Data to process.

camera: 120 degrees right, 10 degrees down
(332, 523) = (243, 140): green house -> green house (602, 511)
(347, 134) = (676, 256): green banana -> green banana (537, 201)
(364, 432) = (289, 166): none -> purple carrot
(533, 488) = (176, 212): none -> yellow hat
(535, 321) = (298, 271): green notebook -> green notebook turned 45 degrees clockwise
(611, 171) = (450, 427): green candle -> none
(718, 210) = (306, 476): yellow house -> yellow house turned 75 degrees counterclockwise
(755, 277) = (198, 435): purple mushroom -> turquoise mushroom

What the task requires. The reply is to be an exact repeat of the records above.

Response area.
camera: 120 degrees right, 10 degrees down
(332, 523) = (243, 140): green house -> green house (602, 511)
(347, 134) = (676, 256): green banana -> green banana (537, 201)
(364, 432) = (289, 166): none -> purple carrot
(533, 488) = (176, 212): none -> yellow hat
(535, 321) = (298, 271): green notebook -> green notebook turned 45 degrees clockwise
(611, 171) = (450, 427): green candle -> none
(718, 210) = (306, 476): yellow house -> yellow house turned 75 degrees counterclockwise
(755, 277) = (198, 435): purple mushroom -> turquoise mushroom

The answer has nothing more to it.